An exact reproduction of the records is required, with all pictures omitted.
Segment Open
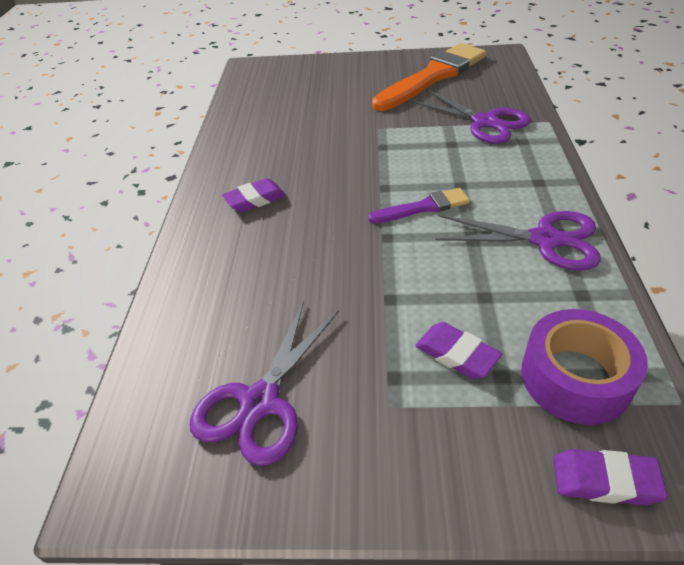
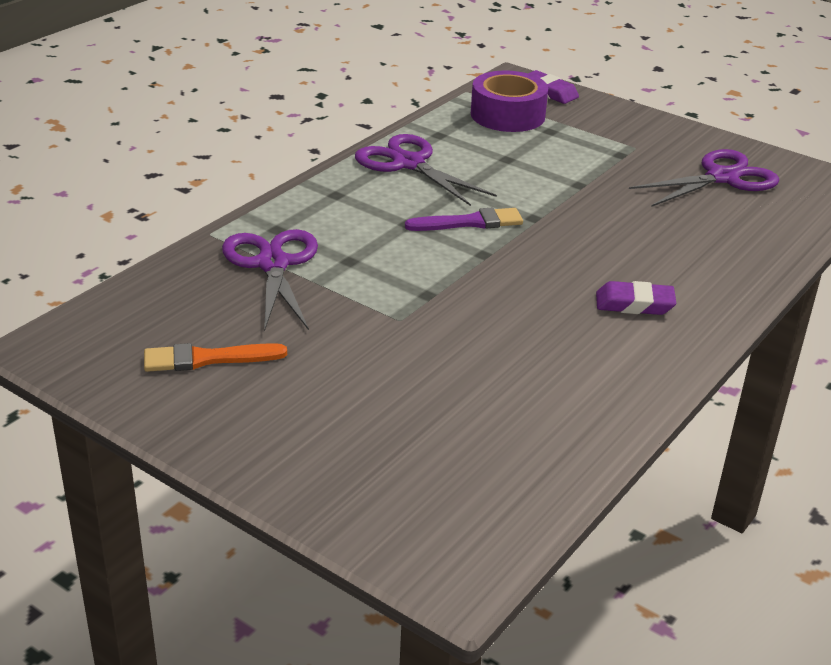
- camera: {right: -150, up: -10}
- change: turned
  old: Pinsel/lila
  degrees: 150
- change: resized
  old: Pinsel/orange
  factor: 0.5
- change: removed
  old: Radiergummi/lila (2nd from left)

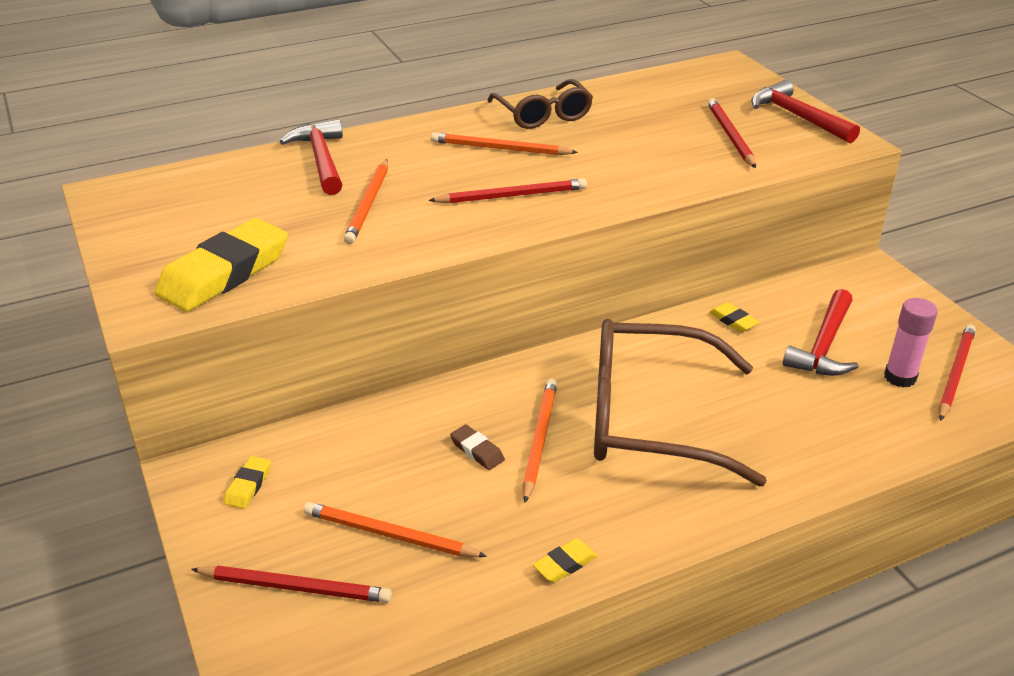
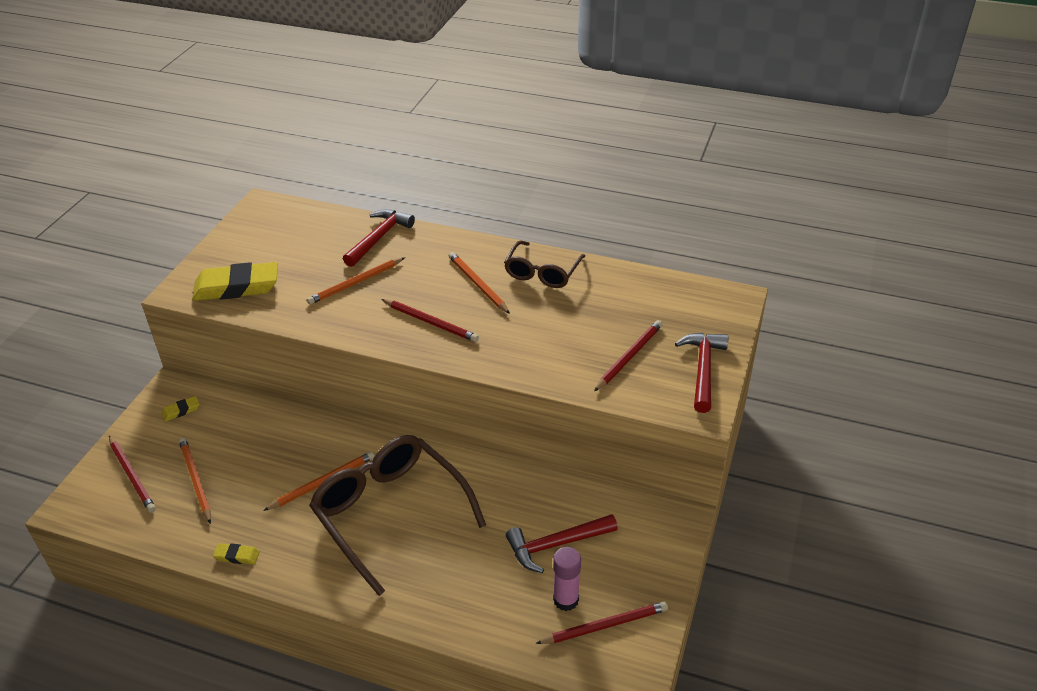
- camera: {right: 45, up: 5}
- change: removed
  old: Radiergummi/braun
- change: removed
  old: Radiergummi/gelb (4th from left)

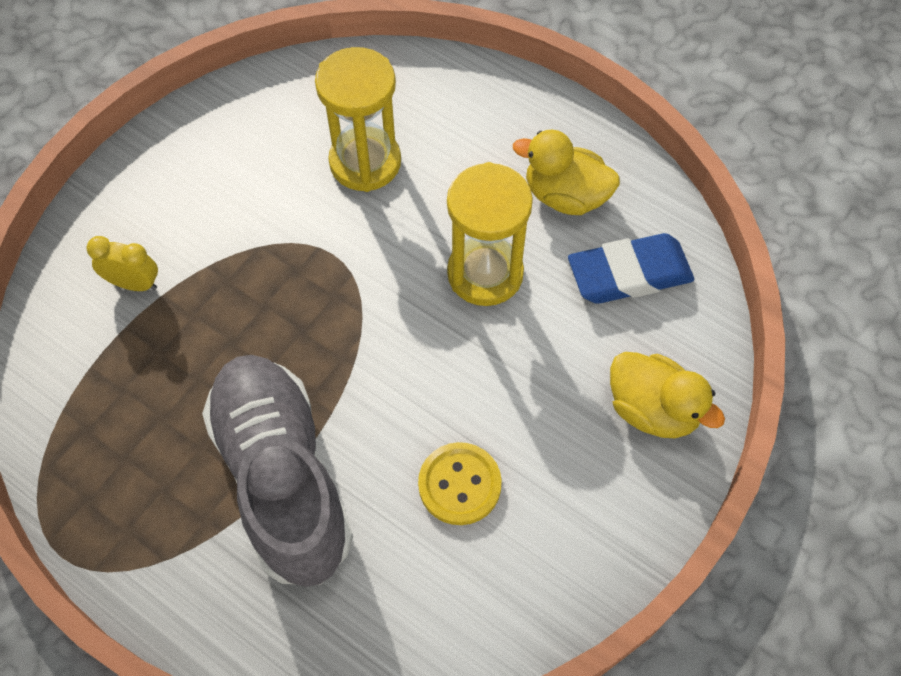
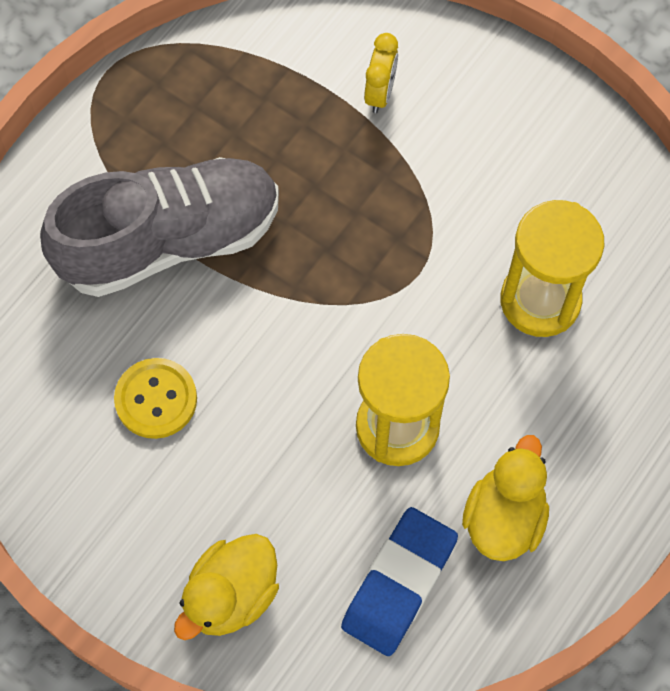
- camera: {right: 90, up: 5}
- change: turned
  old: Radiergummi/blau
  degrees: 45

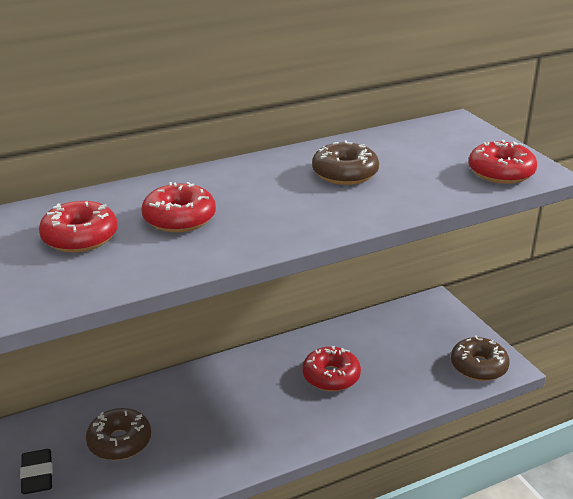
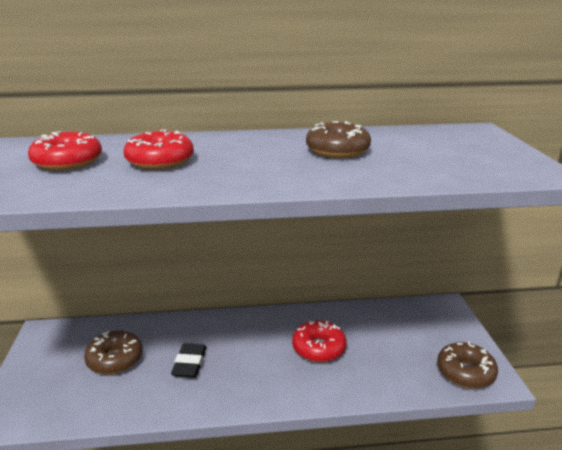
- camera: {right: 20, up: -5}
- change: moved
  old: Radiergummi/schwarz
- change: removed
  old: Donut/rot (4th from left)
Segment Closed
> _Response to the exercise_
- camera: {right: -150, up: -10}
- change: turned
  old: Pinsel/lila
  degrees: 150
- change: resized
  old: Pinsel/orange
  factor: 0.5
- change: removed
  old: Radiergummi/lila (2nd from left)

- camera: {right: 45, up: 5}
- change: removed
  old: Radiergummi/braun
- change: removed
  old: Radiergummi/gelb (4th from left)

- camera: {right: 90, up: 5}
- change: turned
  old: Radiergummi/blau
  degrees: 45

- camera: {right: 20, up: -5}
- change: moved
  old: Radiergummi/schwarz
- change: removed
  old: Donut/rot (4th from left)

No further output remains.